Input material: Begin

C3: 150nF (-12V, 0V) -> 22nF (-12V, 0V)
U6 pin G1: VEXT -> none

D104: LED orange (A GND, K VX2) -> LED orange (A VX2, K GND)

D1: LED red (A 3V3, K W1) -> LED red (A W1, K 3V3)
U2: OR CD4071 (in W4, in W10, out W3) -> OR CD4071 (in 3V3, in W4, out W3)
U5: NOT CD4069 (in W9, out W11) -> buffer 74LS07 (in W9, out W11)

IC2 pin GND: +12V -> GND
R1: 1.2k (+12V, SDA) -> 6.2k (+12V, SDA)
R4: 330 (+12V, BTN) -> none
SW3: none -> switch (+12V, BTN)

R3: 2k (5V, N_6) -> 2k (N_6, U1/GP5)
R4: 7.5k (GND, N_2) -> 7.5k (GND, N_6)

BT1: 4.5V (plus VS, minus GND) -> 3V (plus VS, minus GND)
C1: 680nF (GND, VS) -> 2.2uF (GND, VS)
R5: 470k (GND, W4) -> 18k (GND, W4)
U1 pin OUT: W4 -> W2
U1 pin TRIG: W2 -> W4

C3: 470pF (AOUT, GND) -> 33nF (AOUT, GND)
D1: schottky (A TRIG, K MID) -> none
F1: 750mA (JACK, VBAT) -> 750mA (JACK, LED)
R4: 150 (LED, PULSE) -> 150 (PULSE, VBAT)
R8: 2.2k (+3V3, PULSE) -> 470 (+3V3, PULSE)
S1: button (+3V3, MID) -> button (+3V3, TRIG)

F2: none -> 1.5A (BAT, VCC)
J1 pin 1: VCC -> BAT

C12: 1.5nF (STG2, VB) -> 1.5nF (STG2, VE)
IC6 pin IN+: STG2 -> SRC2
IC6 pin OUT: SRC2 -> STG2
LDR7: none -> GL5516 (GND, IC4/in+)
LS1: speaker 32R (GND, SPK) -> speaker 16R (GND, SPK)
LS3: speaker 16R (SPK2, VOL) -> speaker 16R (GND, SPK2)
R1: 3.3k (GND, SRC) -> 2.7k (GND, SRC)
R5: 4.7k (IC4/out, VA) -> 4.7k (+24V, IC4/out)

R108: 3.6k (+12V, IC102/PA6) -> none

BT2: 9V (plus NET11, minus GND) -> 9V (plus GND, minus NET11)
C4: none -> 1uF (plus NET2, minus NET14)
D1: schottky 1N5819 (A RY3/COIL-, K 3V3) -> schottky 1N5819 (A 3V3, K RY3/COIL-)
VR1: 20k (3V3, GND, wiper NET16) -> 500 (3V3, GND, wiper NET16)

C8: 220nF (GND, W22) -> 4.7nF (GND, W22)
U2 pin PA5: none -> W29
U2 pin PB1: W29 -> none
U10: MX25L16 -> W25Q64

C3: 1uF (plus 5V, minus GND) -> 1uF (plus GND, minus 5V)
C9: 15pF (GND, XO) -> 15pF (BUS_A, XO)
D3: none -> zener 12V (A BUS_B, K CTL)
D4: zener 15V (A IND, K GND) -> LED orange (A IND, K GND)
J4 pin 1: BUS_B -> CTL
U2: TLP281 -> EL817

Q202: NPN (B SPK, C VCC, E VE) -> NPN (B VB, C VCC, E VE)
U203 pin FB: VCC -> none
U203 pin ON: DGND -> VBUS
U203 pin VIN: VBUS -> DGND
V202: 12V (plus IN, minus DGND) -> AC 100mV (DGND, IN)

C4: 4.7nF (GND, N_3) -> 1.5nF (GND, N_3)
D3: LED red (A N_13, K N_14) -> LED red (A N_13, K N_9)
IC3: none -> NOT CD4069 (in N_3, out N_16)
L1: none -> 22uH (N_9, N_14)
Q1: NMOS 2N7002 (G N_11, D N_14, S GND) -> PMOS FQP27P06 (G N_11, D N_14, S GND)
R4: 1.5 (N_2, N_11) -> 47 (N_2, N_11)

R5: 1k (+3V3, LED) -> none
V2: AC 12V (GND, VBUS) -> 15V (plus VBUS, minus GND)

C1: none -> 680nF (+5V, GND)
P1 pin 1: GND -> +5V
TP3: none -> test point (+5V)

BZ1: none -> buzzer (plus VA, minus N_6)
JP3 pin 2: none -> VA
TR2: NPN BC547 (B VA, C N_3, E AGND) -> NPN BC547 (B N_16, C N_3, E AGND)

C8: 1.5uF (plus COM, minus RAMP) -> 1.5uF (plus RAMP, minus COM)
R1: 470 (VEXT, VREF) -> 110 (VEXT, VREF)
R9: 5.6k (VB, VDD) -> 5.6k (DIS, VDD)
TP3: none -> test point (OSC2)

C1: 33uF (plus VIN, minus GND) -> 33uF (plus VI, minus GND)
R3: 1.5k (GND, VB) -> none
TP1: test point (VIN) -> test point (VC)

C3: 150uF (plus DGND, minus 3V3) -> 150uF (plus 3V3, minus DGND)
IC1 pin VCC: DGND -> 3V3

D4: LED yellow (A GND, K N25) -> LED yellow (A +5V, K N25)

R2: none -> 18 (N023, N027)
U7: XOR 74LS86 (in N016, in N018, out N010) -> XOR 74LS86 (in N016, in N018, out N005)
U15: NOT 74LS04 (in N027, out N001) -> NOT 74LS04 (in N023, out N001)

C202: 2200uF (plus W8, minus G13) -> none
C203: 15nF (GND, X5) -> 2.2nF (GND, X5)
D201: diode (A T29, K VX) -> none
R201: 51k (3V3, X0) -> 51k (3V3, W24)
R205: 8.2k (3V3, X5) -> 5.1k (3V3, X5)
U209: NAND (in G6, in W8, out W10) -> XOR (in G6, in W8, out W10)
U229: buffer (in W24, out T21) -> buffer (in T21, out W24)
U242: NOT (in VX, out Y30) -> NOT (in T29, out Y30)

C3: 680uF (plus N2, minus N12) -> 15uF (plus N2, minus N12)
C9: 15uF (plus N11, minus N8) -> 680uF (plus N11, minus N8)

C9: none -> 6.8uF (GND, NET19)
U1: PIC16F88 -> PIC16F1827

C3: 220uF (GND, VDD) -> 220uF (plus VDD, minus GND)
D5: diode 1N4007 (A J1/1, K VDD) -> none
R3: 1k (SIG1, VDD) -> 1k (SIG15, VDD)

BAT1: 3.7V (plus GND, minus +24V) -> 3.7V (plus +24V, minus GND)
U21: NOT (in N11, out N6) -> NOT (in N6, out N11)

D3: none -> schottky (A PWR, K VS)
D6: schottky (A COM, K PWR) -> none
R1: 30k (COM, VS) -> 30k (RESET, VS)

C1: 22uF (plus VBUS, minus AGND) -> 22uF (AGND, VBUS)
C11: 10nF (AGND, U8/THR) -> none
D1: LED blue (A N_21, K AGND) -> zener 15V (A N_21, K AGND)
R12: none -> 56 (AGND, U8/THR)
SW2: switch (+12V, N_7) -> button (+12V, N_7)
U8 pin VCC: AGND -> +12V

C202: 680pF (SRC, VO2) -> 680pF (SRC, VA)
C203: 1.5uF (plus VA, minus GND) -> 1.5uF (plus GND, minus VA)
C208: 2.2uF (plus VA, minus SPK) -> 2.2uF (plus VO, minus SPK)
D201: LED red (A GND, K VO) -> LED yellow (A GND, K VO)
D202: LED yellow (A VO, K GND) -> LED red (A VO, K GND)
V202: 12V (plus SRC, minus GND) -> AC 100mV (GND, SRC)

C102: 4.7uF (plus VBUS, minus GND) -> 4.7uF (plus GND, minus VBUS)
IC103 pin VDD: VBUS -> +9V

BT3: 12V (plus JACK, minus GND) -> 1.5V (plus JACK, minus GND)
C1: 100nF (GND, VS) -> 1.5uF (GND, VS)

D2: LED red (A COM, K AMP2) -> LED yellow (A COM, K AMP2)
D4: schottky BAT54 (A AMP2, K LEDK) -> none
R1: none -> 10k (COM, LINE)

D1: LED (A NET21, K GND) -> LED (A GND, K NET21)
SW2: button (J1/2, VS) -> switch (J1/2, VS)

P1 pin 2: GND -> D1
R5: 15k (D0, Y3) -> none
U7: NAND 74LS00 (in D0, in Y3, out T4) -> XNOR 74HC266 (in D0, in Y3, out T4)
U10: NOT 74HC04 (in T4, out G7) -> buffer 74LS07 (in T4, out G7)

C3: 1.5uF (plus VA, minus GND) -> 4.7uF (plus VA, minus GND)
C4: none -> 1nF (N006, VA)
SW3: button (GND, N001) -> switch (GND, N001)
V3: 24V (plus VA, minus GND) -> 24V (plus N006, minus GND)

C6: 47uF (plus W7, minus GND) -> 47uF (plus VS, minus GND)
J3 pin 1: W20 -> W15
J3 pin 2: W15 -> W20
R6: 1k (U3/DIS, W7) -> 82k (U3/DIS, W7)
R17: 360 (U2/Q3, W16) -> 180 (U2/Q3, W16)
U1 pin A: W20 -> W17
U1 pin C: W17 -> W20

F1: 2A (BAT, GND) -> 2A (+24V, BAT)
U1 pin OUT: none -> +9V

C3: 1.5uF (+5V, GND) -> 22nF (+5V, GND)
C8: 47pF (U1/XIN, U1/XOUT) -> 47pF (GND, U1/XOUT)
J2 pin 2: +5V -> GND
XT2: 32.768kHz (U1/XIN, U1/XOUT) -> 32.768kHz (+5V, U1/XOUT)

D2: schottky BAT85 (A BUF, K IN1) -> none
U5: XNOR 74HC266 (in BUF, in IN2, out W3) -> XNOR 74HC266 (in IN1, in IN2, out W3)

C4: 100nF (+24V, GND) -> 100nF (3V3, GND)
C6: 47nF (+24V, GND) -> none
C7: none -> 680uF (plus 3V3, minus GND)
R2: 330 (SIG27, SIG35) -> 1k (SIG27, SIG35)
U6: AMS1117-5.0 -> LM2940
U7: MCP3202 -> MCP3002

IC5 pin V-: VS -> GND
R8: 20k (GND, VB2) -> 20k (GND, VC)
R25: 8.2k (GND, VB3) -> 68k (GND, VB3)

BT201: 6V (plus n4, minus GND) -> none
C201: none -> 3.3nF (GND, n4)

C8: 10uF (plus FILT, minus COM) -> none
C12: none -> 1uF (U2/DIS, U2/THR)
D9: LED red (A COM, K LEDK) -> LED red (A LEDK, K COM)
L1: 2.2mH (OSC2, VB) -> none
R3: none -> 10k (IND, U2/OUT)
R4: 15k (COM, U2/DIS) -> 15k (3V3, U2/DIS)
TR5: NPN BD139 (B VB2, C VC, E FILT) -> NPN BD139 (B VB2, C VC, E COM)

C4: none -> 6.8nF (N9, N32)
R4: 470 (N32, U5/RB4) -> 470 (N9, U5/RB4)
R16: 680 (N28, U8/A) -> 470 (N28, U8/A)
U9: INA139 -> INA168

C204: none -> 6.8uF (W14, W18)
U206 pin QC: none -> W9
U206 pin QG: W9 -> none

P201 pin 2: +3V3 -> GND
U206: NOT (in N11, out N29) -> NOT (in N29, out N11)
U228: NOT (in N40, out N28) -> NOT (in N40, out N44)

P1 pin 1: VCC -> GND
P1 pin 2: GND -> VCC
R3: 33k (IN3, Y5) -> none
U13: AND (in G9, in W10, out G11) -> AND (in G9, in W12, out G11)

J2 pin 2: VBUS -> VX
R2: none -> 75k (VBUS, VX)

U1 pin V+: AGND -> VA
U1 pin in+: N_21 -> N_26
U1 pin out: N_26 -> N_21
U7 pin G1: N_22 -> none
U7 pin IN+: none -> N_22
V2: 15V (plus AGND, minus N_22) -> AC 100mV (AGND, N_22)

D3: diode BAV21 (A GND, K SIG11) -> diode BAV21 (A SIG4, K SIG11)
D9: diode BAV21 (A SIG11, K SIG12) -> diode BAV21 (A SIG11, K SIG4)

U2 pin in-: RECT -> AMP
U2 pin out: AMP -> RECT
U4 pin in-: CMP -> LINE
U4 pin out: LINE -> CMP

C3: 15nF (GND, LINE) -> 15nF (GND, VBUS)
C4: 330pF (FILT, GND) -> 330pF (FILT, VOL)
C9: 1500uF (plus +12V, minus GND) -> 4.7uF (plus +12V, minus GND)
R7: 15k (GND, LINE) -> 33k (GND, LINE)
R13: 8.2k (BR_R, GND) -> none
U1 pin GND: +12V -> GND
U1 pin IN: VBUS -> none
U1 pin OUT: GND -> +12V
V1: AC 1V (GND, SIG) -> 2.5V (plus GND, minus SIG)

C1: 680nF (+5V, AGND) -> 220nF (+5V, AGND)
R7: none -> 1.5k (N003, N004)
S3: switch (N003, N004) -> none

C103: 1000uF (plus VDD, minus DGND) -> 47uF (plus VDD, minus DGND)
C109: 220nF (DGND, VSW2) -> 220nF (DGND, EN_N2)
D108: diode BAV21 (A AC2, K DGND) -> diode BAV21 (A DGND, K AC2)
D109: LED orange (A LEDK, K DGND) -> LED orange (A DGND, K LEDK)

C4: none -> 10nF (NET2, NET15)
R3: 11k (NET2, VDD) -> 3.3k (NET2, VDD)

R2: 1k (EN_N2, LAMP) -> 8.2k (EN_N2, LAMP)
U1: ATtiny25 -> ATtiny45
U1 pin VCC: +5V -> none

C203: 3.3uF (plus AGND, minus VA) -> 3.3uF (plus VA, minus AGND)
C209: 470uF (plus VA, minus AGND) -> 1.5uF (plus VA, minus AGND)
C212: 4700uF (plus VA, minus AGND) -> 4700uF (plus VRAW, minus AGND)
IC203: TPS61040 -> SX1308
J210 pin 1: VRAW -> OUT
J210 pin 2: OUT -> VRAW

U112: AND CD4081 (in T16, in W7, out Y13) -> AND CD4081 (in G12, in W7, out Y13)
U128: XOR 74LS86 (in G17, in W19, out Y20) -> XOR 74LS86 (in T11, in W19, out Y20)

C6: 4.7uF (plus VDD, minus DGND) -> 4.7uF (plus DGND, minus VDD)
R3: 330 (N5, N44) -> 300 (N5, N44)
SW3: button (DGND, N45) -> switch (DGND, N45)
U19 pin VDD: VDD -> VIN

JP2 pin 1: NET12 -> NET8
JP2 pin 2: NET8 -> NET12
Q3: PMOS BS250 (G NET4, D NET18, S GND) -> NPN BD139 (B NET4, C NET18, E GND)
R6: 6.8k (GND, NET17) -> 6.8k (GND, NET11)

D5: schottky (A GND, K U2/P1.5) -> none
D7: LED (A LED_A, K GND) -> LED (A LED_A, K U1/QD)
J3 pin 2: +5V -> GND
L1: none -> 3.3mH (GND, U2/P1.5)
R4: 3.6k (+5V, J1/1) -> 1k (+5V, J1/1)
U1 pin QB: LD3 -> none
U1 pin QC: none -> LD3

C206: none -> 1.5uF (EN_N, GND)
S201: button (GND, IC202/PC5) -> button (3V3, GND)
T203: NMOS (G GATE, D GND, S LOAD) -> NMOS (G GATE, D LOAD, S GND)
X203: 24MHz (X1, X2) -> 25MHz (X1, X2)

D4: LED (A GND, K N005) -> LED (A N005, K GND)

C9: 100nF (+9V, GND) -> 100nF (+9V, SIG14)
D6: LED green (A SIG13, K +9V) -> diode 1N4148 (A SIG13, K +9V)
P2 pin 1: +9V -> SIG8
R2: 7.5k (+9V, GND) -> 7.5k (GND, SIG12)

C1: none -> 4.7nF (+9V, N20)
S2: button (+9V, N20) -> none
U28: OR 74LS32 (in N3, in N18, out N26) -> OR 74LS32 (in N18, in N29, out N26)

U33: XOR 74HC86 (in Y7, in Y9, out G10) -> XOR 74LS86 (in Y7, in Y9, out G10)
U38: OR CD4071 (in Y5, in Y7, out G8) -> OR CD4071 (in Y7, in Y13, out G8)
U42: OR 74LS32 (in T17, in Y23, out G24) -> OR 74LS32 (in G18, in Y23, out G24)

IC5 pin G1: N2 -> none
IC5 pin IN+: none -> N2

Input material: End

▶ Problem details:
When you reach the line that contains "R4: 7.5k (GND, N_2) -> 7.5k (GND, N_6)", stop; that line and every line before it, from the very first line of the data, should be restated word for word.

▶ Response to this exercise:
C3: 150nF (-12V, 0V) -> 22nF (-12V, 0V)
U6 pin G1: VEXT -> none

D104: LED orange (A GND, K VX2) -> LED orange (A VX2, K GND)

D1: LED red (A 3V3, K W1) -> LED red (A W1, K 3V3)
U2: OR CD4071 (in W4, in W10, out W3) -> OR CD4071 (in 3V3, in W4, out W3)
U5: NOT CD4069 (in W9, out W11) -> buffer 74LS07 (in W9, out W11)

IC2 pin GND: +12V -> GND
R1: 1.2k (+12V, SDA) -> 6.2k (+12V, SDA)
R4: 330 (+12V, BTN) -> none
SW3: none -> switch (+12V, BTN)

R3: 2k (5V, N_6) -> 2k (N_6, U1/GP5)
R4: 7.5k (GND, N_2) -> 7.5k (GND, N_6)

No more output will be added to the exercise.